SUPPLIED DATA:

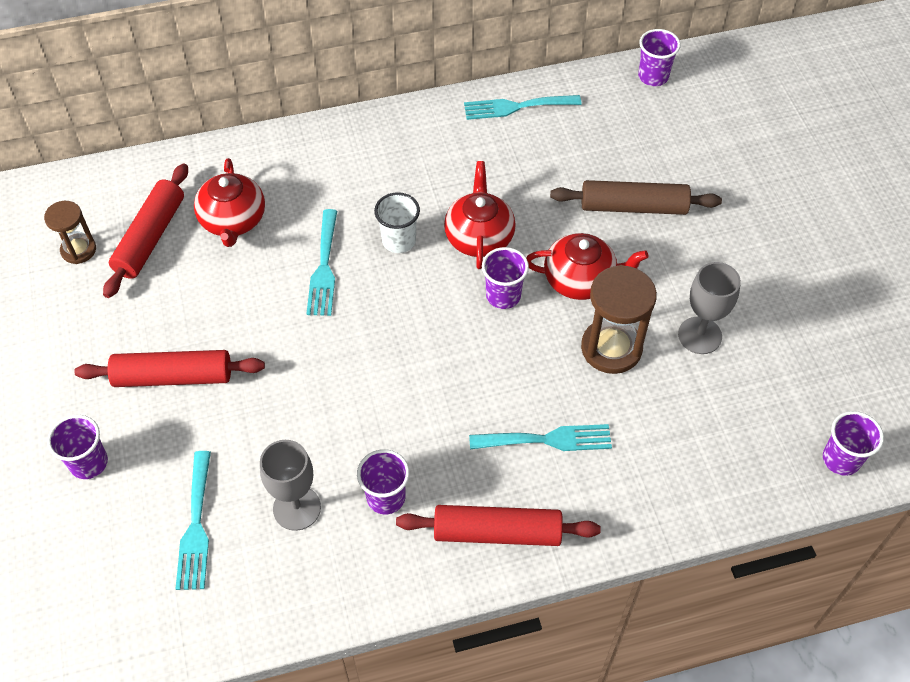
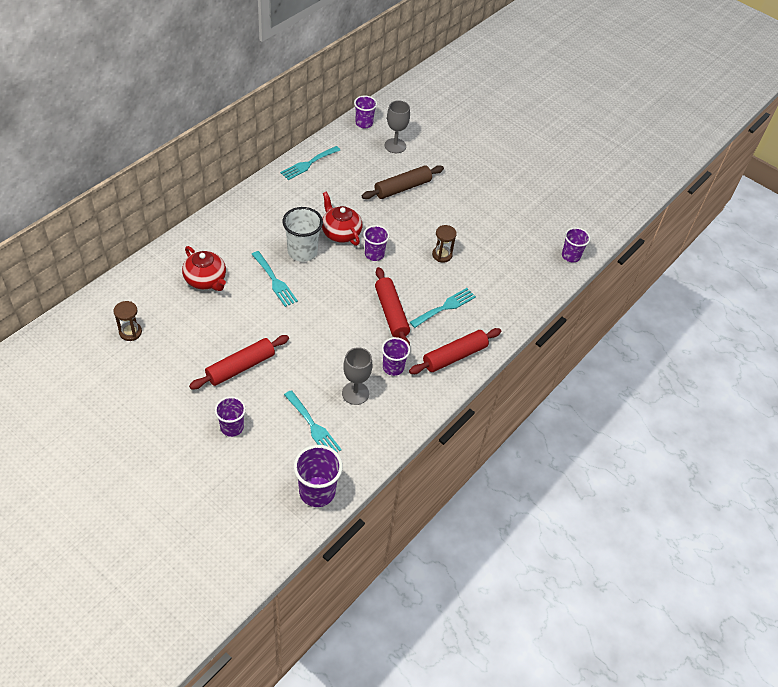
camera: 40 degrees left, 5 degrees down
(118, 635) = (317, 492): none -> purple cup
(150, 237) = (166, 308): red rolling pin -> red rolling pin (391, 313)
(399, 241) = (302, 252): white cup -> white cup, size x1.51
(580, 280) = (404, 231): red teapot -> none
(611, 348) = (442, 255): brown hourglass -> brown hourglass, size x0.61
(699, 335) = (476, 232): grey goblet -> grey goblet (395, 146)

DIRECTIONS FOR THIS TASK:
In the data above, find each line that has the word "size" and copy it out.

EXERCISE RESULT:
(399, 241) = (302, 252): white cup -> white cup, size x1.51
(611, 348) = (442, 255): brown hourglass -> brown hourglass, size x0.61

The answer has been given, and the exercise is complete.